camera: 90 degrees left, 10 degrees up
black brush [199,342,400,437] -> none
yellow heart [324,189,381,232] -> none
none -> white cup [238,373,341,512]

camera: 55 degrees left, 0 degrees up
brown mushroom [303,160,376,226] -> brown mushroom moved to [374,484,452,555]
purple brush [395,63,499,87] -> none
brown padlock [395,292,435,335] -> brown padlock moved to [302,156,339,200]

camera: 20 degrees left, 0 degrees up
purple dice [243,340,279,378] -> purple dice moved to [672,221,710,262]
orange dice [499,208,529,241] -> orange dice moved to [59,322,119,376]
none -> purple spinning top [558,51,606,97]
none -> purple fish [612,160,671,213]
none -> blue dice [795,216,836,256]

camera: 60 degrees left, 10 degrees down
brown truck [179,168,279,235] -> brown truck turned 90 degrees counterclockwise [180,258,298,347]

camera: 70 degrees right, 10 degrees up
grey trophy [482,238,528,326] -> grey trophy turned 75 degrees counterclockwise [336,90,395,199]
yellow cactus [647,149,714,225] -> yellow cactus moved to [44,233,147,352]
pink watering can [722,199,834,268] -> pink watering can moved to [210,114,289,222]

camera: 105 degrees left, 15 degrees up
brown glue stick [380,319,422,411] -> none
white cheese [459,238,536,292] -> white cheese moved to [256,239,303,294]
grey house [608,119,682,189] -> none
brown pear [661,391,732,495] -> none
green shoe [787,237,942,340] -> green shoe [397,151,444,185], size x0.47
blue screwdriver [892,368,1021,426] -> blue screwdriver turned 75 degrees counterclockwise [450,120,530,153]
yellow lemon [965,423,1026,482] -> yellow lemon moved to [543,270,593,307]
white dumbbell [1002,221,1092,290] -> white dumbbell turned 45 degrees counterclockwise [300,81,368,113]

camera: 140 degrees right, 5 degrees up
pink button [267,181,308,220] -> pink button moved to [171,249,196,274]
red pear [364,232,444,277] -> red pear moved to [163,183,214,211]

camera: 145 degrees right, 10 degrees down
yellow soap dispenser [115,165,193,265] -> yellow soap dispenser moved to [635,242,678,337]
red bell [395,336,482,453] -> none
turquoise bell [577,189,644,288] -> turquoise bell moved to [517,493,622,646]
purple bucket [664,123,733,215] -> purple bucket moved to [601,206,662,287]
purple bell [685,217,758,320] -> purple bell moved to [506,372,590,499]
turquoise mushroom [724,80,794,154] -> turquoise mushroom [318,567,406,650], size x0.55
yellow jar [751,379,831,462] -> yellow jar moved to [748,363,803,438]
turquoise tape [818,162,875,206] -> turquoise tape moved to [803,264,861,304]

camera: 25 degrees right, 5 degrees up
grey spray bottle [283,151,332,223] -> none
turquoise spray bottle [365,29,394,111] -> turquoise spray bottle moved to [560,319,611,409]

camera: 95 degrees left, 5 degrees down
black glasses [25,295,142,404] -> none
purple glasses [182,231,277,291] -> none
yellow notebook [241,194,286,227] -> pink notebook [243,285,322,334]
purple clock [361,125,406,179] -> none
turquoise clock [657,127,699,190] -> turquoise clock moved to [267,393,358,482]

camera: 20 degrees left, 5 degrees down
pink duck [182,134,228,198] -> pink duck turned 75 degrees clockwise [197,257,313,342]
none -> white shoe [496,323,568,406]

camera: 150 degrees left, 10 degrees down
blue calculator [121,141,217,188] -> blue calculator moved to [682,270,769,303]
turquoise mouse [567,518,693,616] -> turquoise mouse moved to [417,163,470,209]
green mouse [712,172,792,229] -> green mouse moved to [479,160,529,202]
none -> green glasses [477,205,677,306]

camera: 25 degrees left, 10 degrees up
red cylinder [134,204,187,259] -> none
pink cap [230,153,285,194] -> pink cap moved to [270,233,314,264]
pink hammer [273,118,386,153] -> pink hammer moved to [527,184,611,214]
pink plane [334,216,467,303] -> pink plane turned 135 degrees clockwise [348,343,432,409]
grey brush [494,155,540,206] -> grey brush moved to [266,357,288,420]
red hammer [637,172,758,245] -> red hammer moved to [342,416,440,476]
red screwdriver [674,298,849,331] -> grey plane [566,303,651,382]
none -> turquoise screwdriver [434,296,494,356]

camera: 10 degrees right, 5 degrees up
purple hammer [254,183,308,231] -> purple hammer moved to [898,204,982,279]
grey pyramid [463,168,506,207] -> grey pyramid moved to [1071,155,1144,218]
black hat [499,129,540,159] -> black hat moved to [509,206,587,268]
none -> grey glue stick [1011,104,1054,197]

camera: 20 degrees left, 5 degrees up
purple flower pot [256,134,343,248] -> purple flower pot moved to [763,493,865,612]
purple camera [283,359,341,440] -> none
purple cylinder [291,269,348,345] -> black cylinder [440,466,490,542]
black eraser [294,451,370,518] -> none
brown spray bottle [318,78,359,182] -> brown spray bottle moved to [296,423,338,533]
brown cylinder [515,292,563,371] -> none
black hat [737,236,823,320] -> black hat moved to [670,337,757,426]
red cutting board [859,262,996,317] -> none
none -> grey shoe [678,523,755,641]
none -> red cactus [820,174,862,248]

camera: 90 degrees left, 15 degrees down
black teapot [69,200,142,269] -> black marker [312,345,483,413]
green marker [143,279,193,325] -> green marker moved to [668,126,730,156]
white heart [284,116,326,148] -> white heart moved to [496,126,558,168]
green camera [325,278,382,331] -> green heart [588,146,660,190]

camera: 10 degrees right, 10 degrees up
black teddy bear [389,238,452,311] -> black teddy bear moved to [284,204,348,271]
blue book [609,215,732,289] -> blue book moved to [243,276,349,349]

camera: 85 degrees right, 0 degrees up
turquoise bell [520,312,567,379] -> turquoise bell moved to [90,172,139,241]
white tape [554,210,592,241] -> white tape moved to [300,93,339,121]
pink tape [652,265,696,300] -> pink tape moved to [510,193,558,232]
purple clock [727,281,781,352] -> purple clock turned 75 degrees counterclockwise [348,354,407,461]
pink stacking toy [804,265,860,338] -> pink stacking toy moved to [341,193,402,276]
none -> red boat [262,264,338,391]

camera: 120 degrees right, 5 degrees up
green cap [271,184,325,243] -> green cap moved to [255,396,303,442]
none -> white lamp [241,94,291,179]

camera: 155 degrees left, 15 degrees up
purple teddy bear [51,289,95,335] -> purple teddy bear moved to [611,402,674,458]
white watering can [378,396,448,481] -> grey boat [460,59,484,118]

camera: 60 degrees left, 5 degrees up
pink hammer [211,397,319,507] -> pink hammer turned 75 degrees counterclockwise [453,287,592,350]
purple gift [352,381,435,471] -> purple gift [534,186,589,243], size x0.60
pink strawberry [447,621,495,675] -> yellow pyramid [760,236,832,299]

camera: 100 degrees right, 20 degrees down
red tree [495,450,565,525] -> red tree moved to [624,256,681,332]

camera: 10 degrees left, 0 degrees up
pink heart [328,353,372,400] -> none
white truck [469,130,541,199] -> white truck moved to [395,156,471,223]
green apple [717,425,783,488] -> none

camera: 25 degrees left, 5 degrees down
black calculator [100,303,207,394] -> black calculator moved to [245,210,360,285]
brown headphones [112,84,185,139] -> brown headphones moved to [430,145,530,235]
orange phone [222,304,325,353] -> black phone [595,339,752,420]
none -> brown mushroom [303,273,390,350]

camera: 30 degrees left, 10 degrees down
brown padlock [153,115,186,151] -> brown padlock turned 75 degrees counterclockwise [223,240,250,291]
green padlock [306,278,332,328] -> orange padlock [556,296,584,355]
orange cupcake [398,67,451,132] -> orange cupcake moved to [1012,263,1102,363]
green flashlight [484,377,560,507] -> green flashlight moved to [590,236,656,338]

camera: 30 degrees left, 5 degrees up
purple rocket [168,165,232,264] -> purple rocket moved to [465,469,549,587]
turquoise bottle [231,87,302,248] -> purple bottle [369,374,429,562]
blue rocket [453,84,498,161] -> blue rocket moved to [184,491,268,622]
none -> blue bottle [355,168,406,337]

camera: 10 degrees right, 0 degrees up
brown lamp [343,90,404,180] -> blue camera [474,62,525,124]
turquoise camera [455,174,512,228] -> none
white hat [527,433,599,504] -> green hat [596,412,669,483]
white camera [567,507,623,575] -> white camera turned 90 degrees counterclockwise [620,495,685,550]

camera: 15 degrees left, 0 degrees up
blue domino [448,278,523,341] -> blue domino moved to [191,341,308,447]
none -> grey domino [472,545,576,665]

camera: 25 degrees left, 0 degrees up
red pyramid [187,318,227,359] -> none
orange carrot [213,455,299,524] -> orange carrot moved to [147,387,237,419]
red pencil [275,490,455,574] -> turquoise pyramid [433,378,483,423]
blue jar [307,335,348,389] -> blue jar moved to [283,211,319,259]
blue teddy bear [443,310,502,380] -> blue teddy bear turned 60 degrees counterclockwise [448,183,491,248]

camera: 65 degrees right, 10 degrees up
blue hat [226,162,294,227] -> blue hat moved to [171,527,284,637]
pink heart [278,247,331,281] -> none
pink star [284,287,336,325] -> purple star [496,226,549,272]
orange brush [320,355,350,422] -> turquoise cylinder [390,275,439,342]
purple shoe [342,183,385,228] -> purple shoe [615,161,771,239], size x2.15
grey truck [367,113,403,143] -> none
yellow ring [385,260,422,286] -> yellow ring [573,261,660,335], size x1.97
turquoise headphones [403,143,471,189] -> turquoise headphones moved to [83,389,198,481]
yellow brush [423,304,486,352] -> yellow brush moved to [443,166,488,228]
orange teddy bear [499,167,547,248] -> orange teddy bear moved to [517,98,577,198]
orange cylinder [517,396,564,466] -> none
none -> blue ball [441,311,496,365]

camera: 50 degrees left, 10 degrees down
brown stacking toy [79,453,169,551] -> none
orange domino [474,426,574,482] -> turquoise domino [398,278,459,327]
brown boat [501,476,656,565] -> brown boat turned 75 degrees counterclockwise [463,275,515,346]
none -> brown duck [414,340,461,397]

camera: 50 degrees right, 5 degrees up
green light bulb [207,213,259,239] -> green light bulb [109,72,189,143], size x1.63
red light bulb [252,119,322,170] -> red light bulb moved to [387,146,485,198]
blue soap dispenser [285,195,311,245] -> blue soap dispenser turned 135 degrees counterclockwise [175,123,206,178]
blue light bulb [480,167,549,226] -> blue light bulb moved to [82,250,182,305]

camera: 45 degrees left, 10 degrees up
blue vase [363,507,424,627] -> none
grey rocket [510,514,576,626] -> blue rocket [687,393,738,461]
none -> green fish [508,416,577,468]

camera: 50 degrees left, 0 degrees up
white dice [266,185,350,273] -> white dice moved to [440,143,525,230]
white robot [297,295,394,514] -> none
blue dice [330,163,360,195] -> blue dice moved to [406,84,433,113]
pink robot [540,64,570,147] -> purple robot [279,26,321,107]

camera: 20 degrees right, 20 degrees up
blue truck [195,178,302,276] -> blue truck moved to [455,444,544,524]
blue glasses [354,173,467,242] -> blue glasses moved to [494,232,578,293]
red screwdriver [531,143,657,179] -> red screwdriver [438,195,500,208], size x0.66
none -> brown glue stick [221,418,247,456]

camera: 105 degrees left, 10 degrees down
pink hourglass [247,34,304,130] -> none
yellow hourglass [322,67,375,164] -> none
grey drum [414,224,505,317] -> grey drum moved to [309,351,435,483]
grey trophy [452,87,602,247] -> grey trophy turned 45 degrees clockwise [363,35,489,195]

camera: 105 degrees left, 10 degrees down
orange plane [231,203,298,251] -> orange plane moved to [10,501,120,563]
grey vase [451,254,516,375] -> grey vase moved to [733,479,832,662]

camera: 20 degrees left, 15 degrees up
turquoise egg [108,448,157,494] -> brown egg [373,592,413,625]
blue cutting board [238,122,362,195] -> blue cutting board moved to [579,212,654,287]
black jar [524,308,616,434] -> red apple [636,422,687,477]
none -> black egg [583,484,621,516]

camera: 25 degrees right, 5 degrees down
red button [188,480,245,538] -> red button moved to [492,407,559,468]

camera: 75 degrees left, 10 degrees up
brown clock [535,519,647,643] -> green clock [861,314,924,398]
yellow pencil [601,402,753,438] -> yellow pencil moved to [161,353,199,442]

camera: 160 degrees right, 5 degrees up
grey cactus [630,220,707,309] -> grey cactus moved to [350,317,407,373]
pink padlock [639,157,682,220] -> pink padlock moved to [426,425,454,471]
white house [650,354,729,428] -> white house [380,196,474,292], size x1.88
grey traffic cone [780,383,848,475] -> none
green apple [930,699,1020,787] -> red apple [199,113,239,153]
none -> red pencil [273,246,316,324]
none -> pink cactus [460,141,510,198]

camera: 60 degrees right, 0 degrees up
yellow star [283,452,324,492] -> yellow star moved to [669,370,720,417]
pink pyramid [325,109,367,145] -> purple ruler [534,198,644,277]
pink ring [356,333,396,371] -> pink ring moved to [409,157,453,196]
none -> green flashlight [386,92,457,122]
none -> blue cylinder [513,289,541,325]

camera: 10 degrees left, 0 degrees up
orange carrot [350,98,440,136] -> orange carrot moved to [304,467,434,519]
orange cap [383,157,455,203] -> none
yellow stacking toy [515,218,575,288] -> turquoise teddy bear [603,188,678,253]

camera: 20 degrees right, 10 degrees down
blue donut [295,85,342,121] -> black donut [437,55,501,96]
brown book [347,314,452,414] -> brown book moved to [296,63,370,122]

_Work required:_
Would you please copy exactly the part of the entries above that begins at the line containing "camera: 95 degrees left, 5 degrees down" and ends at the line containing "turquoise mouse [567,518,693,616]", both lines included?

_Answer for the task:_
camera: 95 degrees left, 5 degrees down
black glasses [25,295,142,404] -> none
purple glasses [182,231,277,291] -> none
yellow notebook [241,194,286,227] -> pink notebook [243,285,322,334]
purple clock [361,125,406,179] -> none
turquoise clock [657,127,699,190] -> turquoise clock moved to [267,393,358,482]

camera: 20 degrees left, 5 degrees down
pink duck [182,134,228,198] -> pink duck turned 75 degrees clockwise [197,257,313,342]
none -> white shoe [496,323,568,406]

camera: 150 degrees left, 10 degrees down
blue calculator [121,141,217,188] -> blue calculator moved to [682,270,769,303]
turquoise mouse [567,518,693,616] -> turquoise mouse moved to [417,163,470,209]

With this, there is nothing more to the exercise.